PROBLEM DESCRIPTION -> Scan the records below for the line containing "C3: 10uF (plus" and the line containing "U3 pin VSS: n1 -> GND". Copy both, plus every line between, exactly.

____ RECORDS SHOWN

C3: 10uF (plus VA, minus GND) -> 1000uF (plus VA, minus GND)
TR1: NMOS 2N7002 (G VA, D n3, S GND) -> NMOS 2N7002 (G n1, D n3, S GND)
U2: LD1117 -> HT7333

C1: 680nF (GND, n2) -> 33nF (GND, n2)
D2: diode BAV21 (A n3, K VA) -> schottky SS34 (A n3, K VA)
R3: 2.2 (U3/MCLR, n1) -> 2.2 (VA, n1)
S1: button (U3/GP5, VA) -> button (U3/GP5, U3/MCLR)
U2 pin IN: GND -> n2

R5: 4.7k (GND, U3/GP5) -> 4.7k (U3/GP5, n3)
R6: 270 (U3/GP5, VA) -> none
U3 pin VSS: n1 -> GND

________
____ RECORDS SHOWN

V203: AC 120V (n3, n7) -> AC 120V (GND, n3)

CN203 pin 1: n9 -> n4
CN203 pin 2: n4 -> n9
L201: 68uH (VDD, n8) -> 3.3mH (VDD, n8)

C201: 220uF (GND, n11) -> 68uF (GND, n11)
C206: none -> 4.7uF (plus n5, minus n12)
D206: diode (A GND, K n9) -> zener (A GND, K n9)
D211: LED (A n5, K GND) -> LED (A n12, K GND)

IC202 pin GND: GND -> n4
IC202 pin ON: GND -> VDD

________

WRITTEN SOLUTION ->
C3: 10uF (plus VA, minus GND) -> 1000uF (plus VA, minus GND)
TR1: NMOS 2N7002 (G VA, D n3, S GND) -> NMOS 2N7002 (G n1, D n3, S GND)
U2: LD1117 -> HT7333

C1: 680nF (GND, n2) -> 33nF (GND, n2)
D2: diode BAV21 (A n3, K VA) -> schottky SS34 (A n3, K VA)
R3: 2.2 (U3/MCLR, n1) -> 2.2 (VA, n1)
S1: button (U3/GP5, VA) -> button (U3/GP5, U3/MCLR)
U2 pin IN: GND -> n2

R5: 4.7k (GND, U3/GP5) -> 4.7k (U3/GP5, n3)
R6: 270 (U3/GP5, VA) -> none
U3 pin VSS: n1 -> GND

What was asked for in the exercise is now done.